- **TASK OBJECTIVE**:
Write out exactly the lines running from the one with "red wallet: 1 -> 3" to the last line of the entries, keeping both the first and the last.

[Object state comparisons]
[Start of section]

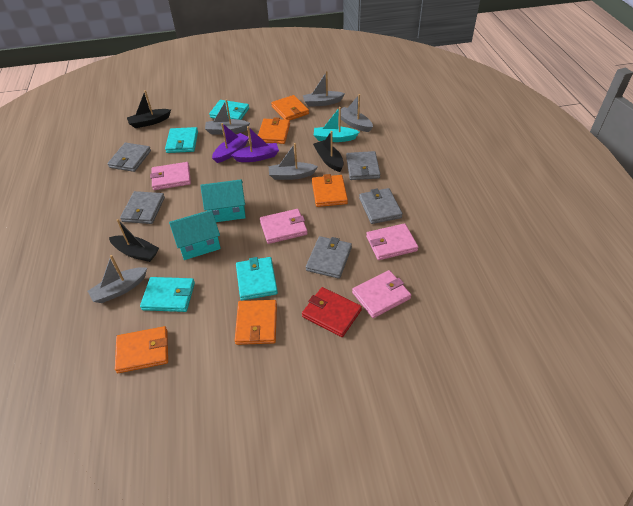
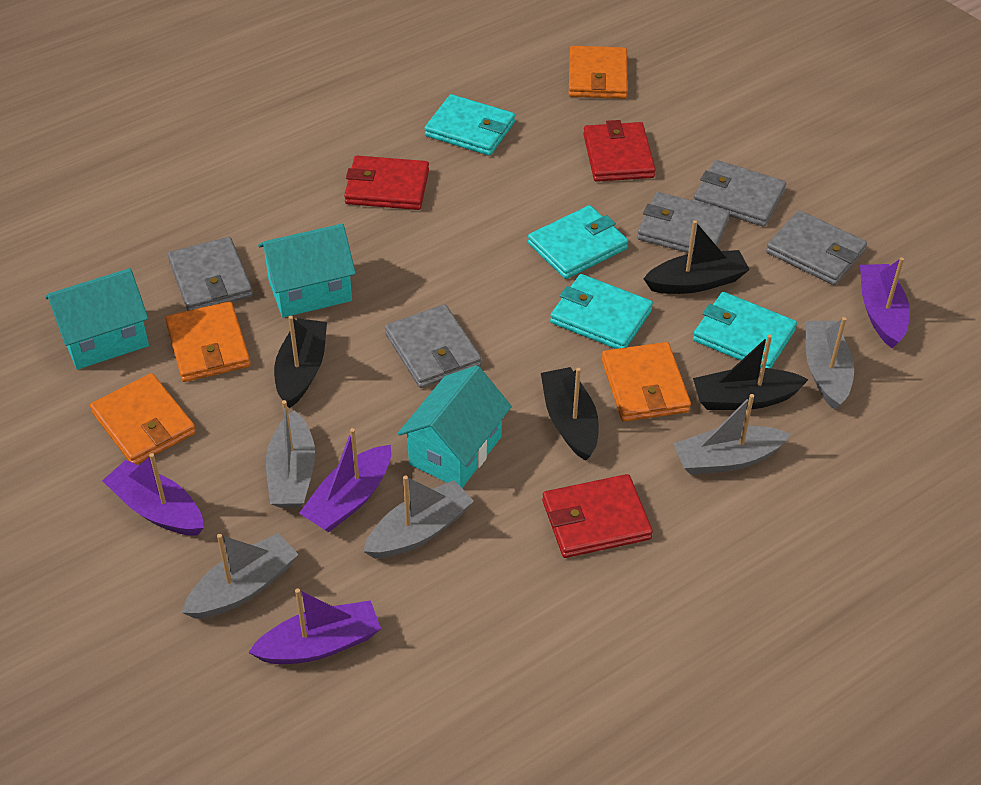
black boat: 3 -> 4
orange wallet: 5 -> 4
pink wallet: 4 -> 0
purple boat: 2 -> 4
red wallet: 1 -> 3
turquoise boat: 1 -> 0
turquoise house: 2 -> 3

[End of section]

- **SOLUTION TO THIS PROBLEM**:
red wallet: 1 -> 3
turquoise boat: 1 -> 0
turquoise house: 2 -> 3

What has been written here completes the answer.